**** Input data
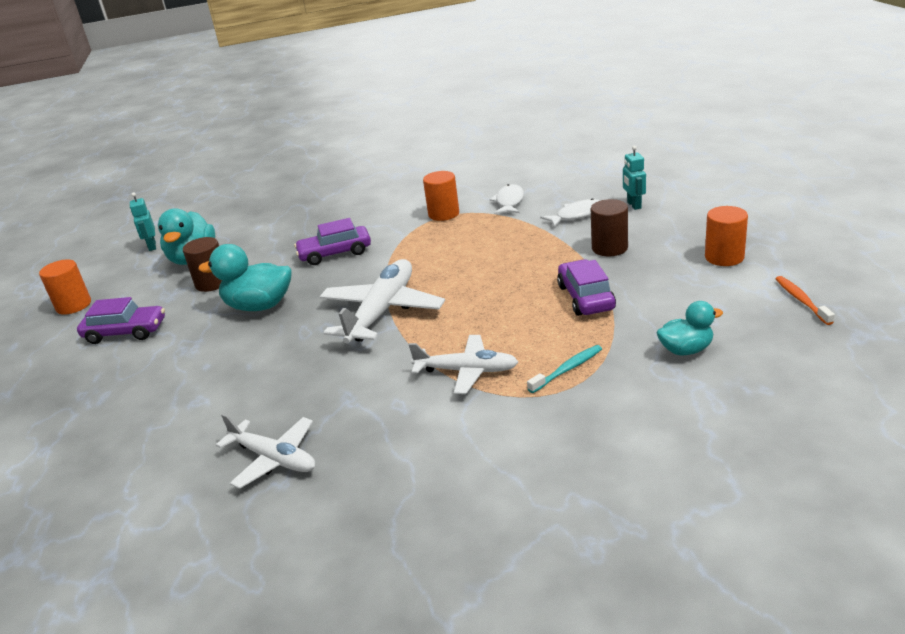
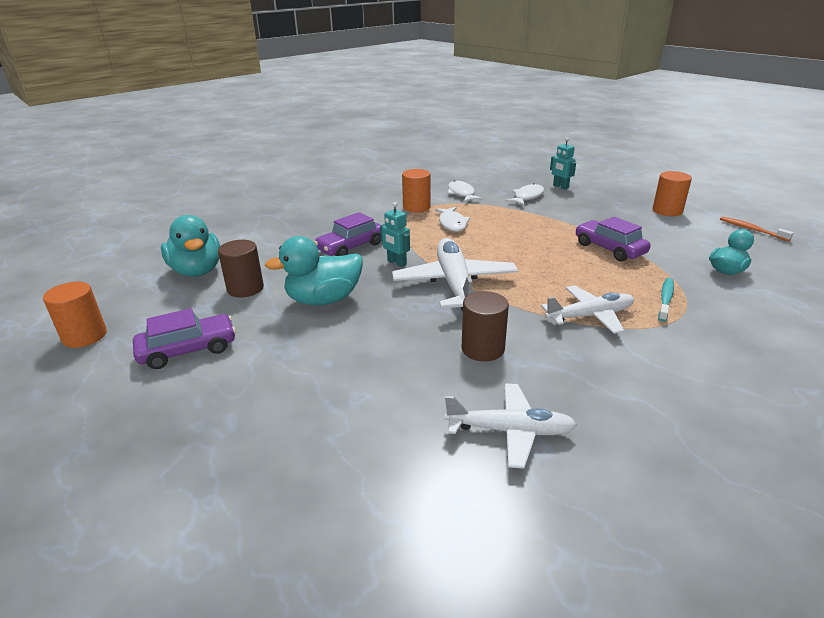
camera: 30 degrees left, 0 degrees up
(152, 246) = (131, 267): turquoise robot -> turquoise robot (396, 263)
(456, 240) = (452, 224): none -> white fish
(609, 248) = (581, 215): brown cylinder -> brown cylinder (482, 349)

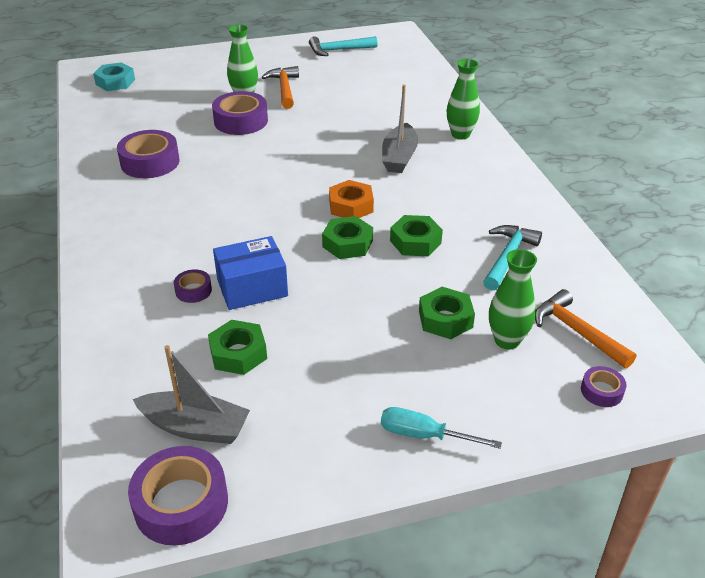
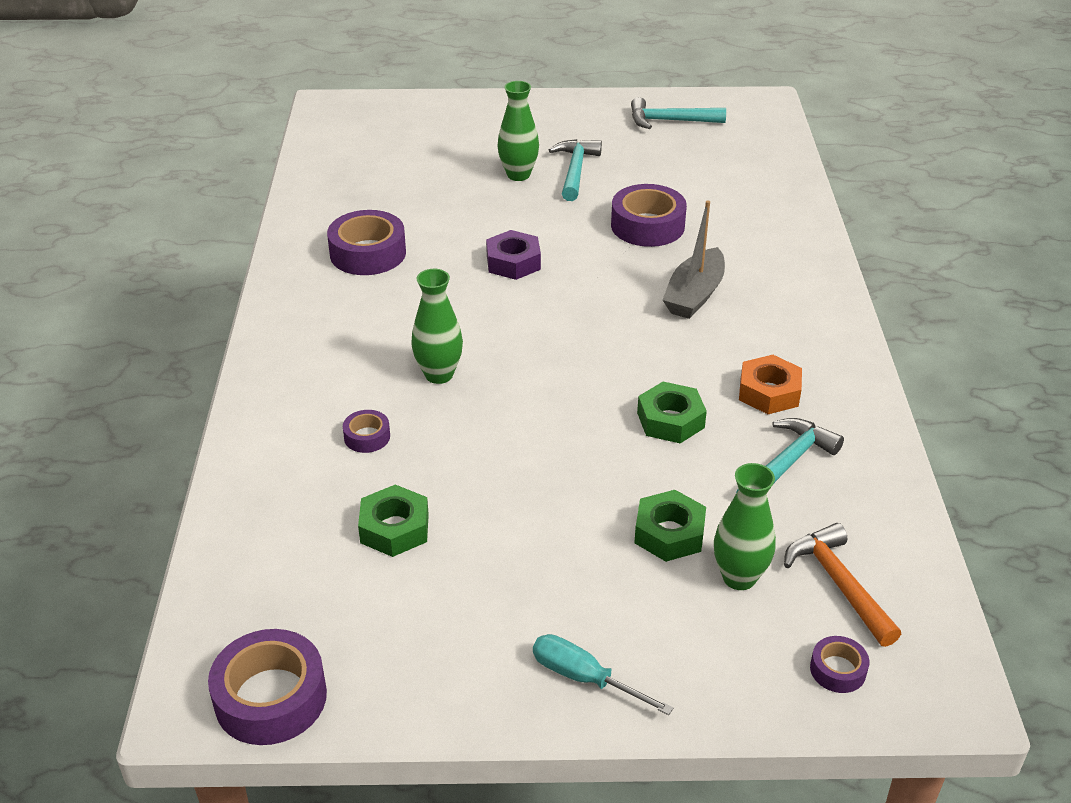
camera: 15 degrees right, 0 degrees up
(115, 82) = (359, 131): turquoise nut -> none
(195, 427) = (315, 610): grey boat -> none
(241, 121) = (501, 211): purple tape -> purple tape (647, 226)
(252, 288) = (439, 446): blue box -> none
(262, 154) = (513, 262): none -> purple nut
(284, 89) = (575, 170): orange hammer -> turquoise hammer
(347, 243) = (580, 407): green nut -> none
(351, 206) = (603, 355): orange nut -> orange nut (769, 392)
(460, 134) = (793, 274): green vase -> green vase (439, 375)

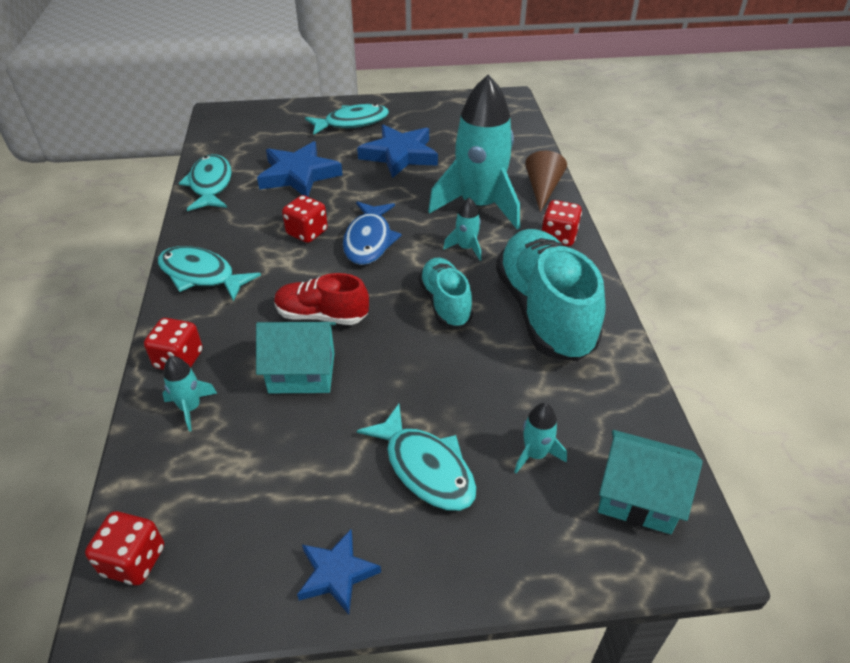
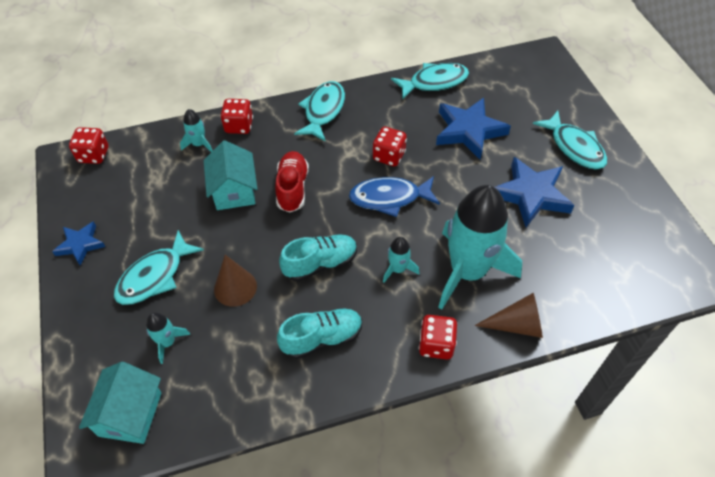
camera: 80 degrees right, 10 degrees up
(462, 381) = (235, 287): none -> brown cone
(544, 312) = (322, 338): turquoise shoe -> turquoise shoe, size x0.56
********
Pictures are not part of the copy. Please reproduce the material word for word.

camera: 30 degrees left, 0 degrees up
(152, 246) = (131, 267): turquoise robot -> turquoise robot (396, 263)
(456, 240) = (452, 224): none -> white fish
(609, 248) = (581, 215): brown cylinder -> brown cylinder (482, 349)

camera: 15 degrees right, 0 degrees up
(115, 82) = (359, 131): turquoise nut -> none
(195, 427) = (315, 610): grey boat -> none
(241, 121) = (501, 211): purple tape -> purple tape (647, 226)
(252, 288) = (439, 446): blue box -> none
(262, 154) = (513, 262): none -> purple nut
(284, 89) = (575, 170): orange hammer -> turquoise hammer
(347, 243) = (580, 407): green nut -> none
(351, 206) = (603, 355): orange nut -> orange nut (769, 392)
(460, 134) = (793, 274): green vase -> green vase (439, 375)

camera: 80 degrees right, 10 degrees up
(462, 381) = (235, 287): none -> brown cone
(544, 312) = (322, 338): turquoise shoe -> turquoise shoe, size x0.56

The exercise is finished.